REQUIRED WORK: From the records below, copy out exactly the lines from the one containing "MIC3 pin GND: GND -> none" to the one containing "BARO: BMP180 -> BME280", both included. Add nothing else.

*** RECORDS PROVIDED Section Begins ***

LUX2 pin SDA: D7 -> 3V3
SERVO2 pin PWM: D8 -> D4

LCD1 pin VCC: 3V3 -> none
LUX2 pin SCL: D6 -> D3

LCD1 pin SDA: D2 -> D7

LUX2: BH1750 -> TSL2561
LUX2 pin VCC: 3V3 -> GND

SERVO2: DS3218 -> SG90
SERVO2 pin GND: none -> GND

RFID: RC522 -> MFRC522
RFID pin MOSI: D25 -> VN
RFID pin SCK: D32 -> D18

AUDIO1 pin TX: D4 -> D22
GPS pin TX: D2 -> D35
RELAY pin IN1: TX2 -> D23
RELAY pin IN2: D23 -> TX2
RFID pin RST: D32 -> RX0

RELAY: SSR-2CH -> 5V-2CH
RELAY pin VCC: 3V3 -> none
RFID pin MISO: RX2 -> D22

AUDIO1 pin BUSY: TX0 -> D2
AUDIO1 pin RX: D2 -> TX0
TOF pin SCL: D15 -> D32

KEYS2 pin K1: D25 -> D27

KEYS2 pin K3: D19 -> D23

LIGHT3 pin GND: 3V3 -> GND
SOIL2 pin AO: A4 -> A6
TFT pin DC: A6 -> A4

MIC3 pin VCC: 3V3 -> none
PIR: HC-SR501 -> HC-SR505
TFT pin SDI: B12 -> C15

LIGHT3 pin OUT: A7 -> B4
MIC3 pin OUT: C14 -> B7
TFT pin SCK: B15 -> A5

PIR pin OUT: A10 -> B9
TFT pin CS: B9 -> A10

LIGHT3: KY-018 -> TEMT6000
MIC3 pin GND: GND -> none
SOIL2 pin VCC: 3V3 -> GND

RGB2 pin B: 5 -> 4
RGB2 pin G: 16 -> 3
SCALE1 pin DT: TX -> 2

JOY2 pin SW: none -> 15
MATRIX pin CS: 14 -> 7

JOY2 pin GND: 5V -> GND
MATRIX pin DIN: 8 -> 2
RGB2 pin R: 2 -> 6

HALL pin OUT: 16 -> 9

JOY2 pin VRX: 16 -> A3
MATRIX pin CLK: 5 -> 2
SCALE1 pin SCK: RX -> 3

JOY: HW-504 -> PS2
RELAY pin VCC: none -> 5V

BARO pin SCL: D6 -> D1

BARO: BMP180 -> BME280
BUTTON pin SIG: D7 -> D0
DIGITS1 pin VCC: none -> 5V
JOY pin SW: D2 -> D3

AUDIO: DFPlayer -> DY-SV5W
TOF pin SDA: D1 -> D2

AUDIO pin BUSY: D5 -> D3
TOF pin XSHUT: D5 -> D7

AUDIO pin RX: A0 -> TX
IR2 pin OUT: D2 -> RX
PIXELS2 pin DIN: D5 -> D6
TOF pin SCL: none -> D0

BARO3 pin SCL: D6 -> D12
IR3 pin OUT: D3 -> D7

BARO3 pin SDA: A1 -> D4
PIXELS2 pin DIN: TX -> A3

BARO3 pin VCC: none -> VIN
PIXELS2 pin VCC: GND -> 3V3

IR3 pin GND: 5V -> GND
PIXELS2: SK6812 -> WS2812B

*** RECORDS PROVIDED Section Ends ***

ANSWER TO THIS EXERCISE:
MIC3 pin GND: GND -> none
SOIL2 pin VCC: 3V3 -> GND

RGB2 pin B: 5 -> 4
RGB2 pin G: 16 -> 3
SCALE1 pin DT: TX -> 2

JOY2 pin SW: none -> 15
MATRIX pin CS: 14 -> 7

JOY2 pin GND: 5V -> GND
MATRIX pin DIN: 8 -> 2
RGB2 pin R: 2 -> 6

HALL pin OUT: 16 -> 9

JOY2 pin VRX: 16 -> A3
MATRIX pin CLK: 5 -> 2
SCALE1 pin SCK: RX -> 3

JOY: HW-504 -> PS2
RELAY pin VCC: none -> 5V

BARO pin SCL: D6 -> D1

BARO: BMP180 -> BME280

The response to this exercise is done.